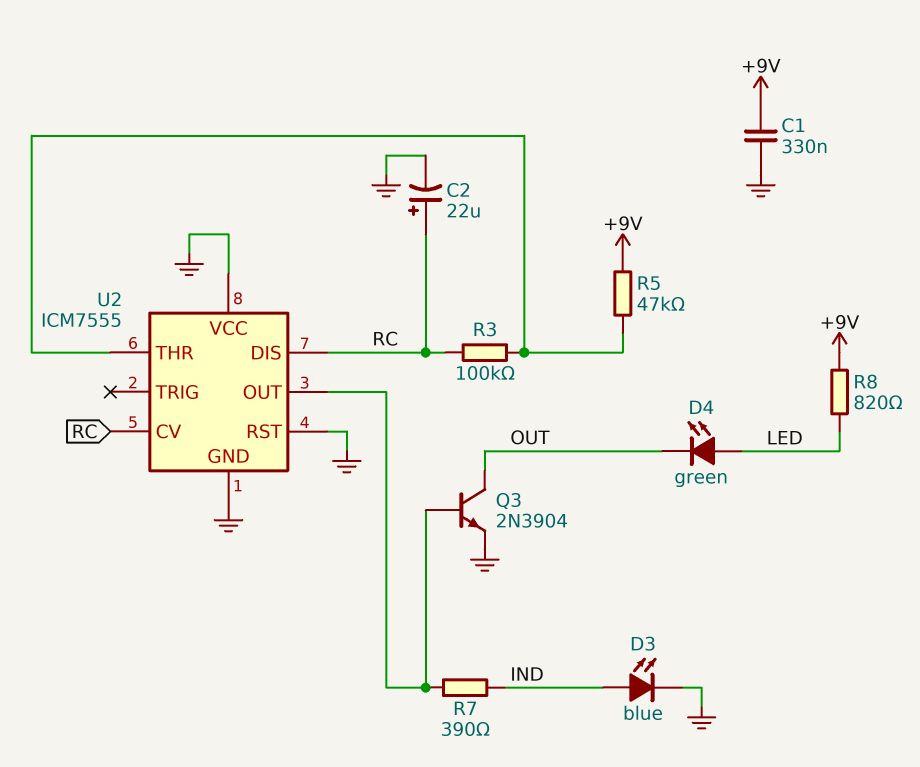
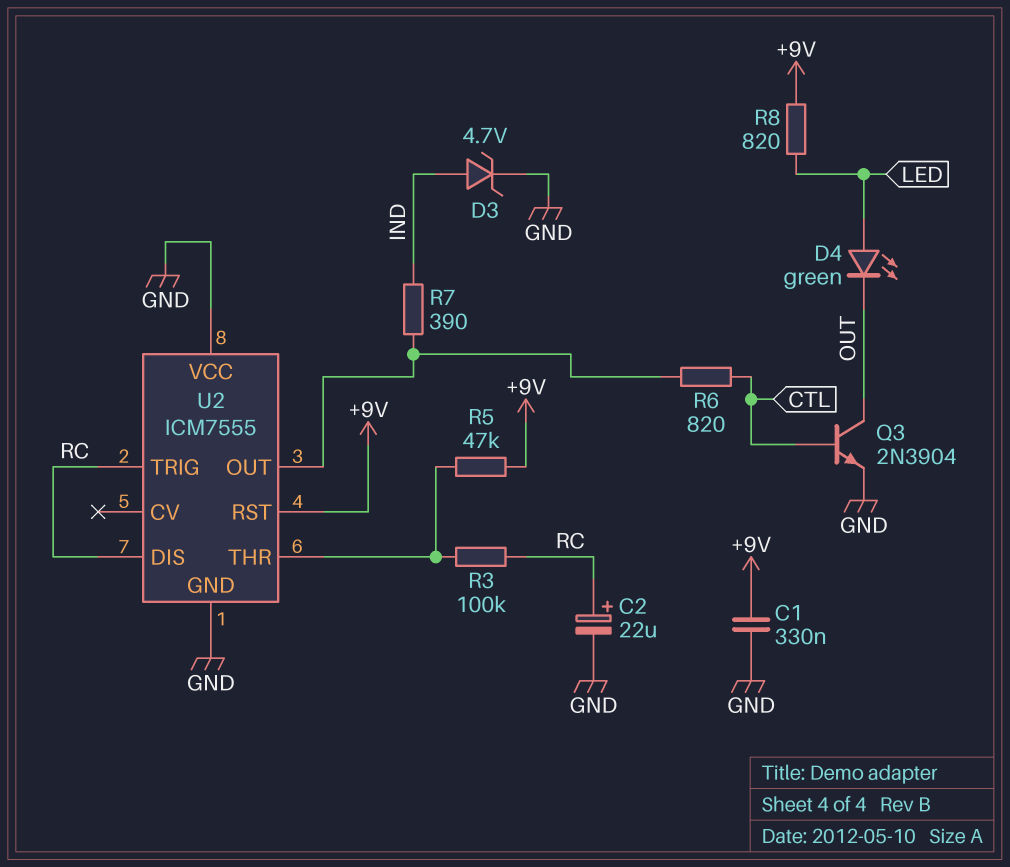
D3: LED blue (A IND, K GND) -> zener 4.7V (A IND, K GND)
Q3: NPN 2N3904 (B U2/OUT, C OUT, E GND) -> NPN 2N3904 (B CTL, C OUT, E GND)
R6: none -> 820 (CTL, U2/OUT)
U2 pin CV: RC -> none
U2 pin RST: GND -> +9V
U2 pin TRIG: none -> RC

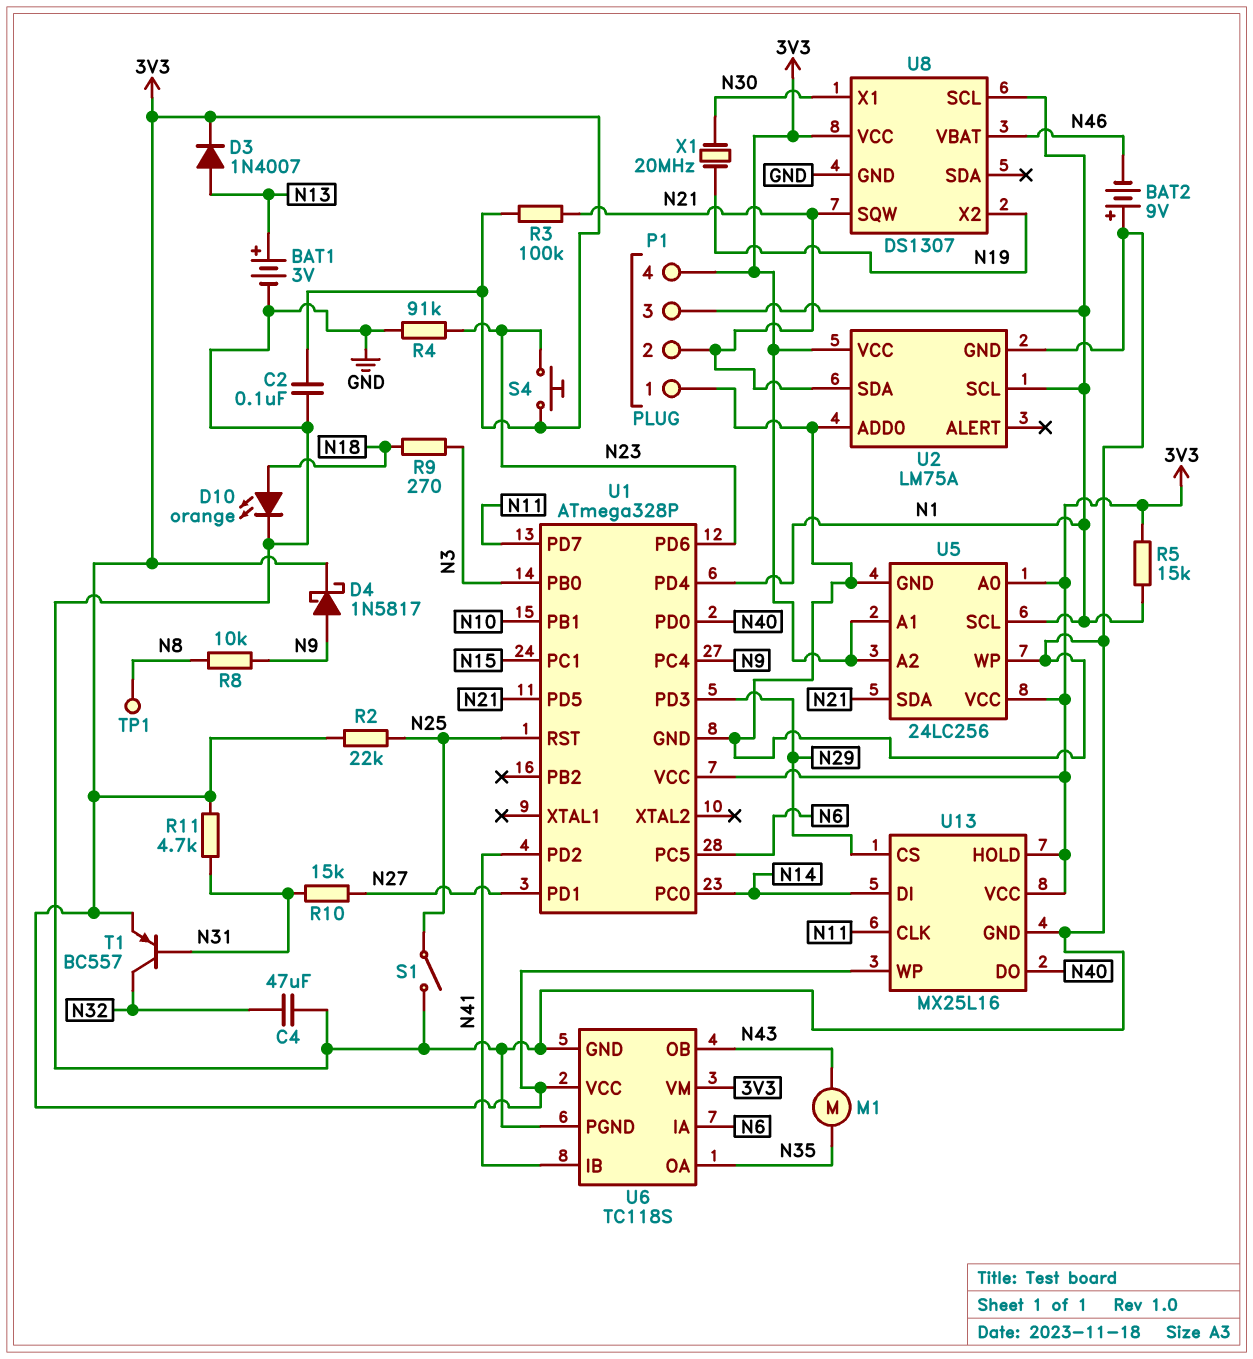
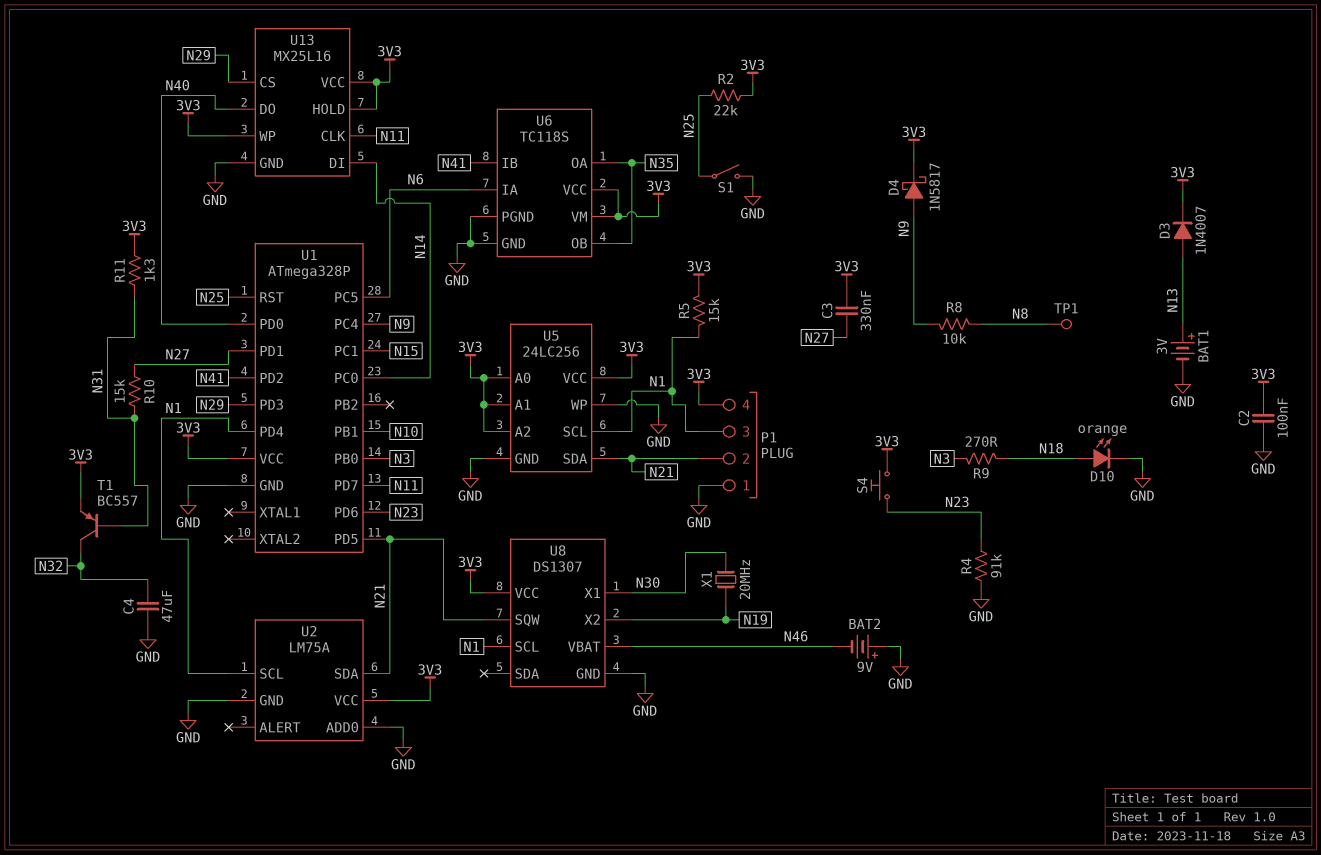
C3: none -> 330nF (3V3, N27)
M1: motor (N35, N43) -> none
R3: 100k (3V3, N21) -> none
R11: 4.7k (3V3, N31) -> 1.3k (3V3, N31)
U6 pin OB: N43 -> N35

+++

[DIRECTIONS FOR THIS TASK] Where a line of the material above holds the string "none", copy that line.

[EXERCISE RESULT]
R6: none -> 820 (CTL, U2/OUT)
U2 pin CV: RC -> none
U2 pin TRIG: none -> RC
C3: none -> 330nF (3V3, N27)
M1: motor (N35, N43) -> none
R3: 100k (3V3, N21) -> none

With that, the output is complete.